* What is needed
Look below for the line holding "brown pyramid [606,99,659,150]" and the line holding "purple spray bottle". Transcribe exactly those lines and all lines between them, nothing more.

* Data shown
————

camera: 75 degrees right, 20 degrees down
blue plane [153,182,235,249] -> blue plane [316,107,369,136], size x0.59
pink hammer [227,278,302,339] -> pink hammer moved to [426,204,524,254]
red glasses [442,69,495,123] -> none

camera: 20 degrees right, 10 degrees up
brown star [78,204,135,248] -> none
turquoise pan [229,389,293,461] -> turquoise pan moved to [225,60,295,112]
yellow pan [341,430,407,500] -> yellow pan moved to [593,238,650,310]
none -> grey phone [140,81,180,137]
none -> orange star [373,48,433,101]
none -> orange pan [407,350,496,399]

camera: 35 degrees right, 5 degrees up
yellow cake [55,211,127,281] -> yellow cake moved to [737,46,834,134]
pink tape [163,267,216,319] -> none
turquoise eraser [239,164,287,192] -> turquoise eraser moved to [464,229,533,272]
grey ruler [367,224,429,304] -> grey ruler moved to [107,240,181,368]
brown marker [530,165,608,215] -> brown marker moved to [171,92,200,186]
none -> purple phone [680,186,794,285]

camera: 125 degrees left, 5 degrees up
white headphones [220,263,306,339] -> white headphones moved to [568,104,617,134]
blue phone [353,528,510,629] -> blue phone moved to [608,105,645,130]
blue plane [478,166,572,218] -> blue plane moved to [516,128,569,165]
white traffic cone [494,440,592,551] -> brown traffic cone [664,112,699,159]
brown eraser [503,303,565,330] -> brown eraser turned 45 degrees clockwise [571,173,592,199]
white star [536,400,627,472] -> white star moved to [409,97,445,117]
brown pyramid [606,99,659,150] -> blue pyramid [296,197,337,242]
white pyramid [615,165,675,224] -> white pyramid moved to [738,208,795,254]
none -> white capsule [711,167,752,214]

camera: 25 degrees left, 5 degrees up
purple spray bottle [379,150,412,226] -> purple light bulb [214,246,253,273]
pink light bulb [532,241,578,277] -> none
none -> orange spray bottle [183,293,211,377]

————

* Answer space
brown pyramid [606,99,659,150] -> blue pyramid [296,197,337,242]
white pyramid [615,165,675,224] -> white pyramid moved to [738,208,795,254]
none -> white capsule [711,167,752,214]

camera: 25 degrees left, 5 degrees up
purple spray bottle [379,150,412,226] -> purple light bulb [214,246,253,273]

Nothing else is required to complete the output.